→ **WORK ORDER**
Please return each entry that follows exactly as written, and keep the pictures out.

Scene edit records
━━━━━━

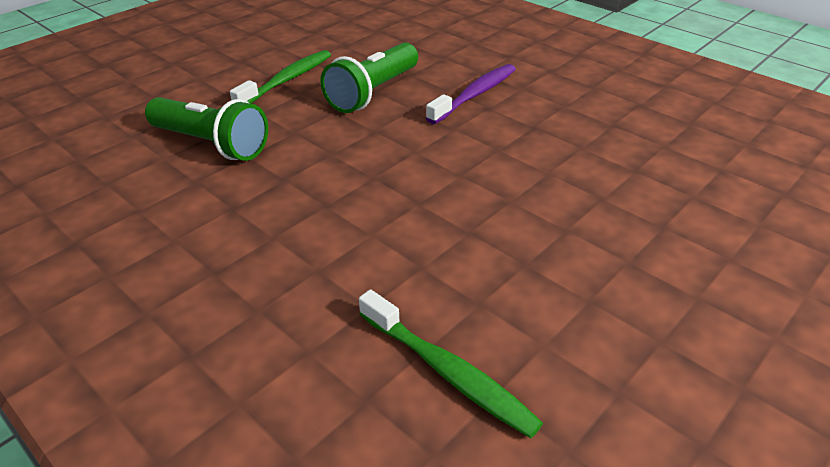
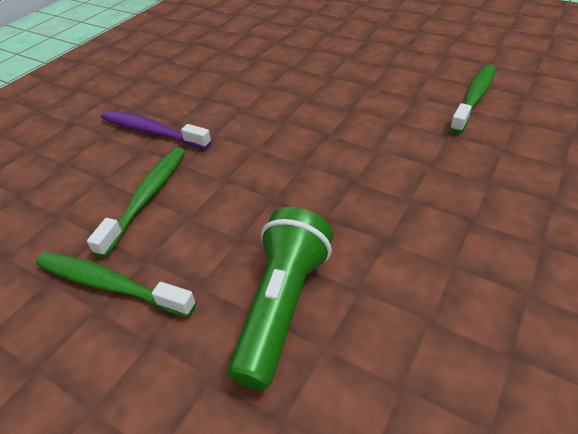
camera: 100 degrees left, 5 degrees up
green flashlight [320,42,418,113] -> green toothbrush [87,147,185,257]

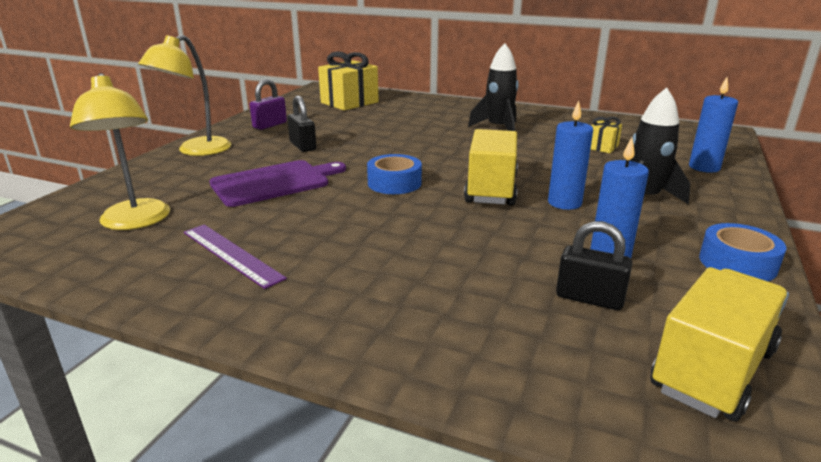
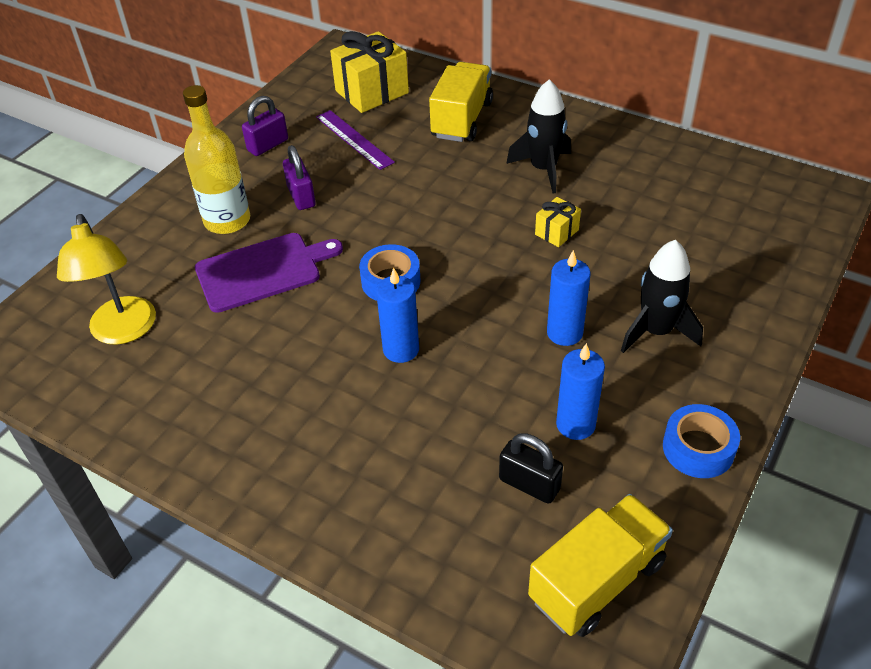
camera: 10 degrees right, 20 degrees up
yellow lamp [138,35,231,156] -> none
purple ruler [184,225,287,289] -> purple ruler moved to [316,110,395,170]
black padlock [287,96,316,152] -> purple padlock [283,145,316,210]
yellow truck [464,129,518,206] -> yellow truck moved to [429,62,493,142]
yellow gift [590,117,622,153] -> yellow gift moved to [535,197,581,247]
blue candle [689,77,738,173] -> blue candle moved to [376,267,419,363]
none -> yellow bottle [183,85,250,234]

━━━━━━

→ **WRITTEN ANSWER**
camera: 100 degrees left, 5 degrees up
green flashlight [320,42,418,113] -> green toothbrush [87,147,185,257]

camera: 10 degrees right, 20 degrees up
yellow lamp [138,35,231,156] -> none
purple ruler [184,225,287,289] -> purple ruler moved to [316,110,395,170]
black padlock [287,96,316,152] -> purple padlock [283,145,316,210]
yellow truck [464,129,518,206] -> yellow truck moved to [429,62,493,142]
yellow gift [590,117,622,153] -> yellow gift moved to [535,197,581,247]
blue candle [689,77,738,173] -> blue candle moved to [376,267,419,363]
none -> yellow bottle [183,85,250,234]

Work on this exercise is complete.